─── Exercise data ───
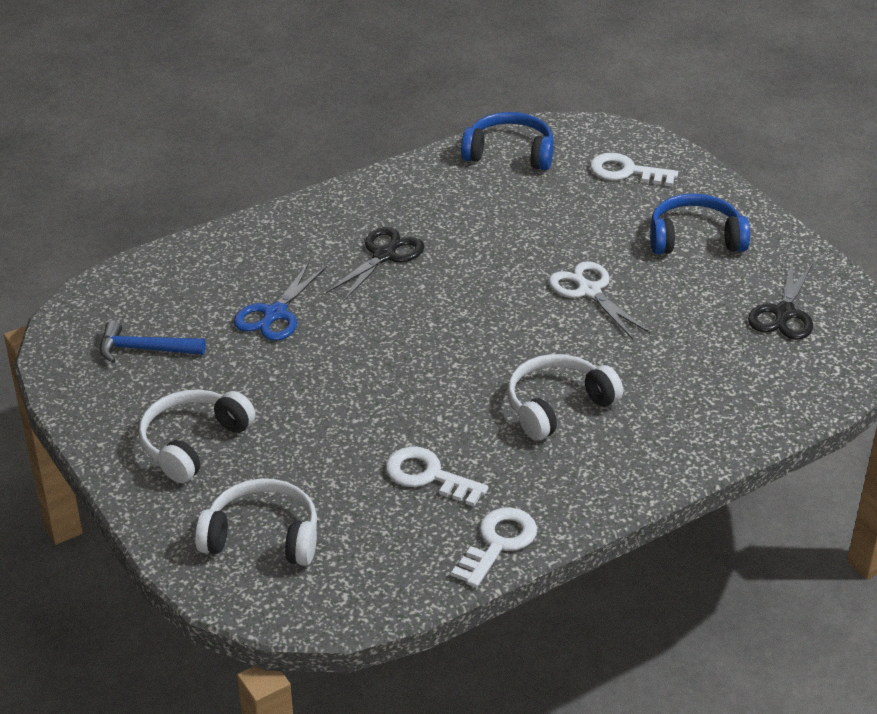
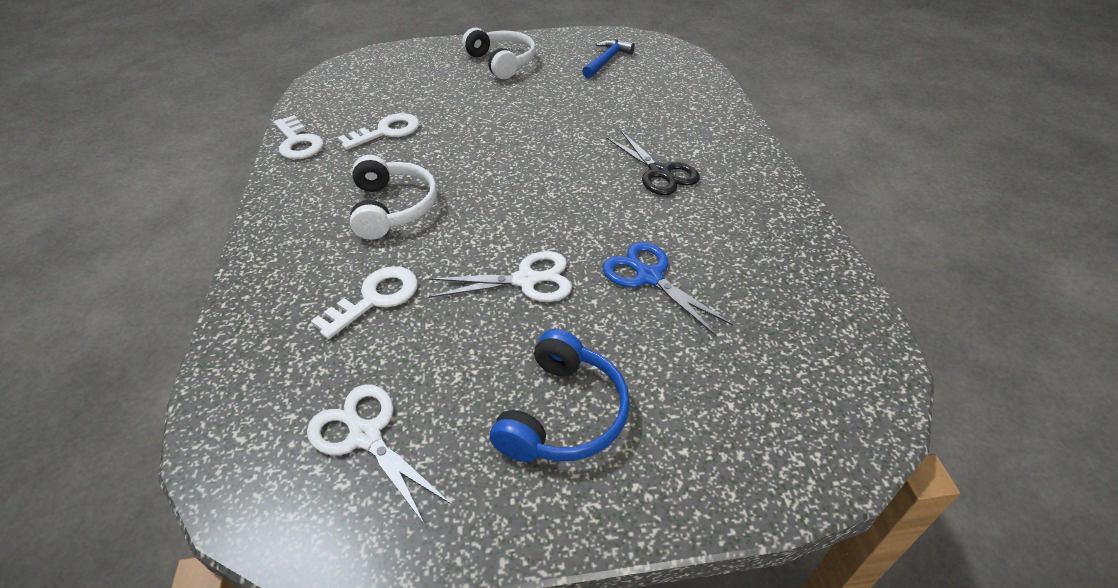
camera: 115 degrees right, 5 degrees up
white headphones [195,479,317,566] -> none
blue scissors [234,262,327,341] -> blue scissors moved to [602,242,733,336]
blue headphones [461,112,554,171] -> none
white key [590,153,678,187] -> white key moved to [311,266,418,339]
black scissors [748,262,813,340] -> white scissors [307,384,452,525]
───
[Task to carry out]: Whenever the word "scissors" occurs in a line above, copy that line.

[Result of this task]:
blue scissors [234,262,327,341] -> blue scissors moved to [602,242,733,336]
black scissors [748,262,813,340] -> white scissors [307,384,452,525]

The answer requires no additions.